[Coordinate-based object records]
--------------------------------------------------

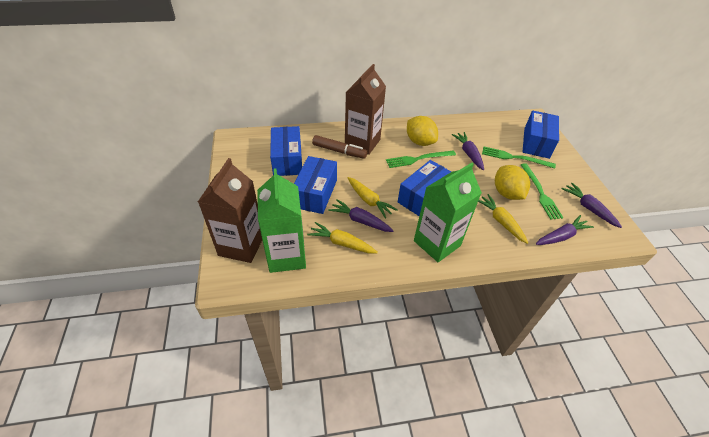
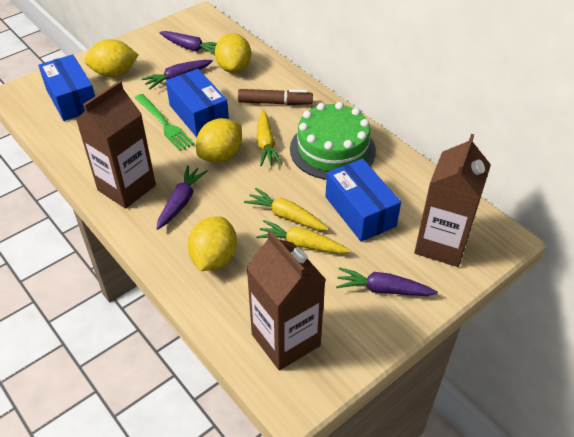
blue box: 4 -> 3
brown carton: 2 -> 3
green cake: 0 -> 1
green carton: 2 -> 0
green fork: 3 -> 1
yellow lemon: 2 -> 4

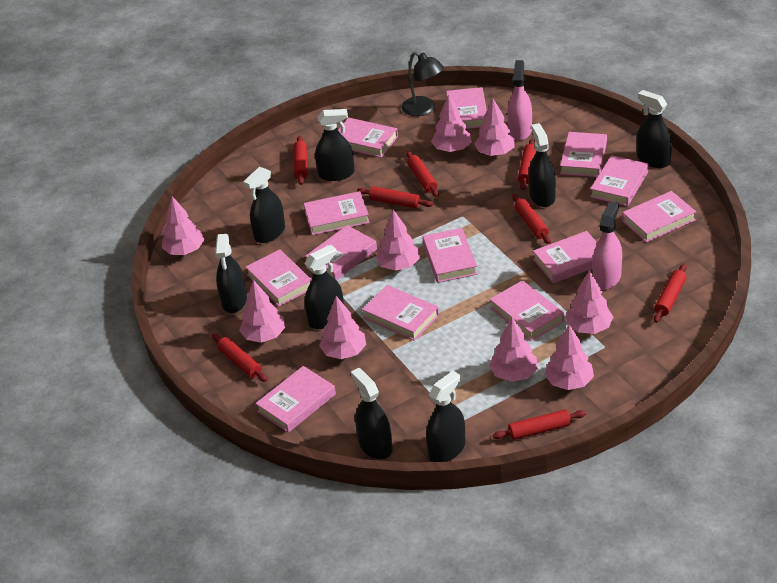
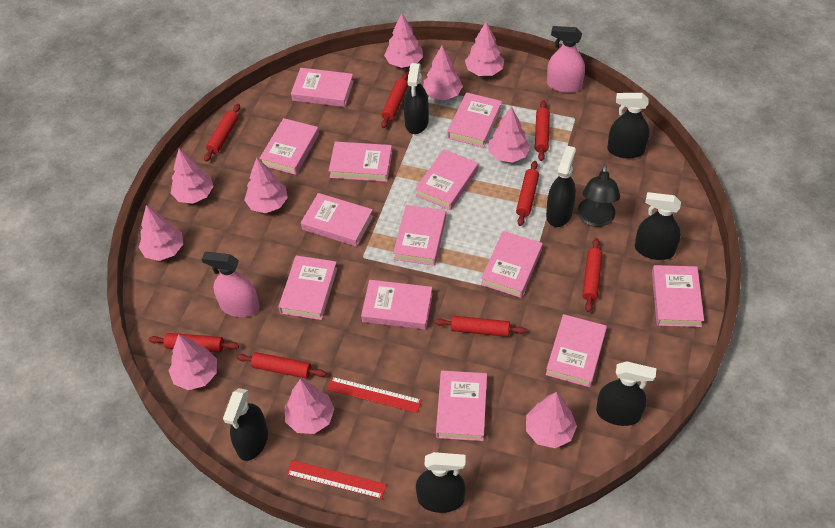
black spray bottle: 8 -> 7
pink tree: 9 -> 10
red ruler: 0 -> 2

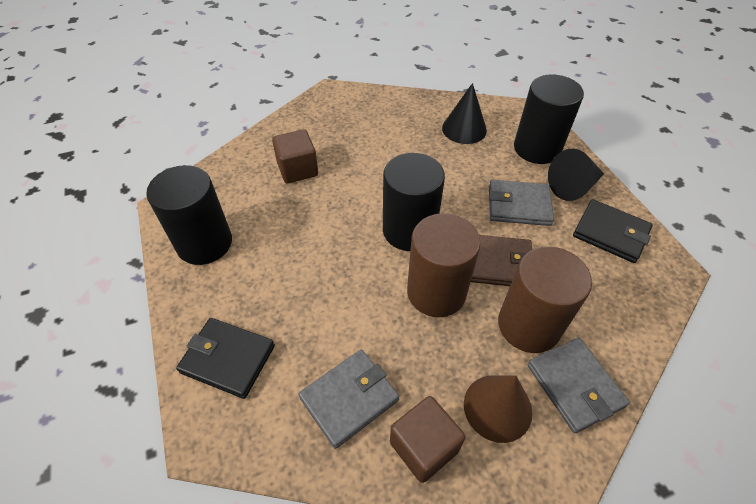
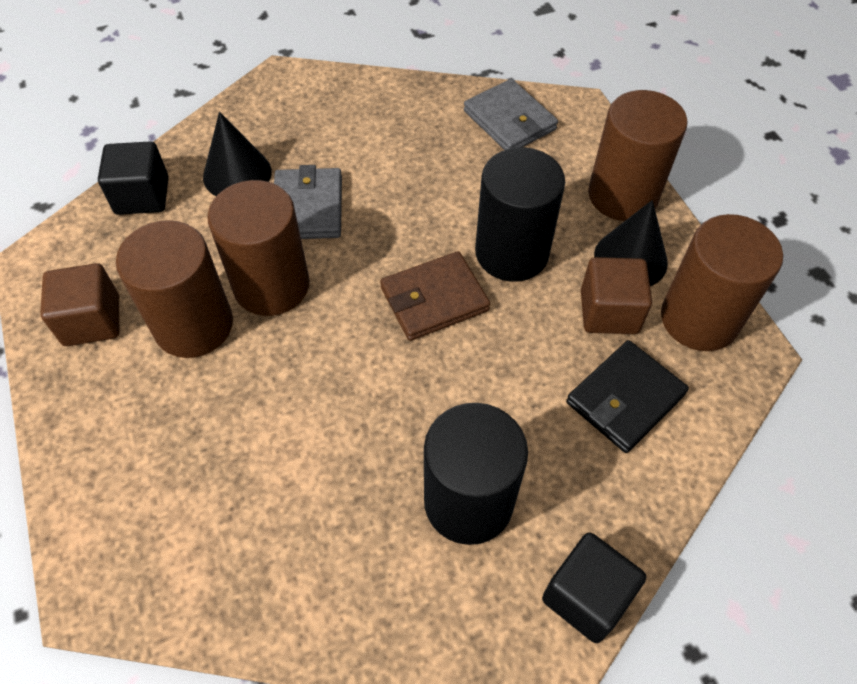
black cube: 0 -> 2
black cylinder: 3 -> 2
black wallet: 2 -> 1
brown cone: 1 -> 0
brown cylinder: 2 -> 4
grey wallet: 3 -> 2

--------------------------------------------------

**TRY IT**
Could you retype all the entries exactly, skipping the pictures?

**ANSWER TO THIS PROBLEM**
blue box: 4 -> 3
brown carton: 2 -> 3
green cake: 0 -> 1
green carton: 2 -> 0
green fork: 3 -> 1
yellow lemon: 2 -> 4

black spray bottle: 8 -> 7
pink tree: 9 -> 10
red ruler: 0 -> 2

black cube: 0 -> 2
black cylinder: 3 -> 2
black wallet: 2 -> 1
brown cone: 1 -> 0
brown cylinder: 2 -> 4
grey wallet: 3 -> 2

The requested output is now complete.